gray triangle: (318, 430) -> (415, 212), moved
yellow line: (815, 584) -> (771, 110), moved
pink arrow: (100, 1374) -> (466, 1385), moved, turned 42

---

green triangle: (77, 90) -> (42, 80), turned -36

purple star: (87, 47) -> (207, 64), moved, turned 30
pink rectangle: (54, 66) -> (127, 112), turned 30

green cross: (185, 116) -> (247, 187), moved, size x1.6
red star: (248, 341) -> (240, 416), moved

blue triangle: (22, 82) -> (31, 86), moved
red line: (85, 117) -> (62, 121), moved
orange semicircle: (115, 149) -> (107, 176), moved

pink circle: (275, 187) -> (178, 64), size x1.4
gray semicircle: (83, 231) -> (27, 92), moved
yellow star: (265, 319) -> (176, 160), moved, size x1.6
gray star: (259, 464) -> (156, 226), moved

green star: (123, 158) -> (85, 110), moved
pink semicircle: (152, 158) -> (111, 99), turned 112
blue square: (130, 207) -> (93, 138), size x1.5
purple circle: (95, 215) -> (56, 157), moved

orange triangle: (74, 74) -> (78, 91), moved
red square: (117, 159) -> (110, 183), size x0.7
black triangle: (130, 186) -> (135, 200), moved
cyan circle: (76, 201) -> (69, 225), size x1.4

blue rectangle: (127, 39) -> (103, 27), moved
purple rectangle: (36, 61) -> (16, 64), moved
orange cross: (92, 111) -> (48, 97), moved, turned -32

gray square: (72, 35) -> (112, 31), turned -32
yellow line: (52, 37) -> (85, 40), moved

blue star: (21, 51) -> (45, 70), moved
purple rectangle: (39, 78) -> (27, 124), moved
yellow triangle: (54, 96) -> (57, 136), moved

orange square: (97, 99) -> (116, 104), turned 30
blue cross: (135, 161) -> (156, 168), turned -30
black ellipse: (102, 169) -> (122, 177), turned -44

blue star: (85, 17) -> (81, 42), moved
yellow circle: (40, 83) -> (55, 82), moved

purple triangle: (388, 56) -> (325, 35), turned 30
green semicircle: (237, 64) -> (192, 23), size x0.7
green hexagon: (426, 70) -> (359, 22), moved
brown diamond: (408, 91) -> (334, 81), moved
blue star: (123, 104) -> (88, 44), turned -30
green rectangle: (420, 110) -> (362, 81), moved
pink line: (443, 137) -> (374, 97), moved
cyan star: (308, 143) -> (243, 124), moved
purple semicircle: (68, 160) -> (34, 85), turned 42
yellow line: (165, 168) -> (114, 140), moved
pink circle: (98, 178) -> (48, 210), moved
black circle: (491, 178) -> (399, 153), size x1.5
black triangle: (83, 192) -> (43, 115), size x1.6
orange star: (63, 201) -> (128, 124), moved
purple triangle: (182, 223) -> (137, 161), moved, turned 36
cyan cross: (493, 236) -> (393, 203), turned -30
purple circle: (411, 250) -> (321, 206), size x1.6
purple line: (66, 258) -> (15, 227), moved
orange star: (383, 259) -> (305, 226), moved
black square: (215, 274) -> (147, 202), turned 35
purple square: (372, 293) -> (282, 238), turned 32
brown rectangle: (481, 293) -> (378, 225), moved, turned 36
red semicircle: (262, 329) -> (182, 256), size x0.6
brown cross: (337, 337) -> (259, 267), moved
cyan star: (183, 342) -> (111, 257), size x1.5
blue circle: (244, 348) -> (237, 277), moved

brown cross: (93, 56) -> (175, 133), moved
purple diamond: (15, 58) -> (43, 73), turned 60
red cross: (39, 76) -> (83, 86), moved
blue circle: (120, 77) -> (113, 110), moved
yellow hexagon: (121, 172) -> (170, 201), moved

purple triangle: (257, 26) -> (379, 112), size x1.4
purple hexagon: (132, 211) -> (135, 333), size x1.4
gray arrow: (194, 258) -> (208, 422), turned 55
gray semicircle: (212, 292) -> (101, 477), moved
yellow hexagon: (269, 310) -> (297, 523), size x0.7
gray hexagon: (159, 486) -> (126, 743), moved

TASK STATEMENT:
Take from the material above the lines running from the one with "gray triangle: (318, 430)" through the one with "pink arrow: (100, 1374)", and repeat them exactly, with nothing else.

RESULT OF THE EXERCISE:
gray triangle: (318, 430) -> (415, 212), moved
yellow line: (815, 584) -> (771, 110), moved
pink arrow: (100, 1374) -> (466, 1385), moved, turned 42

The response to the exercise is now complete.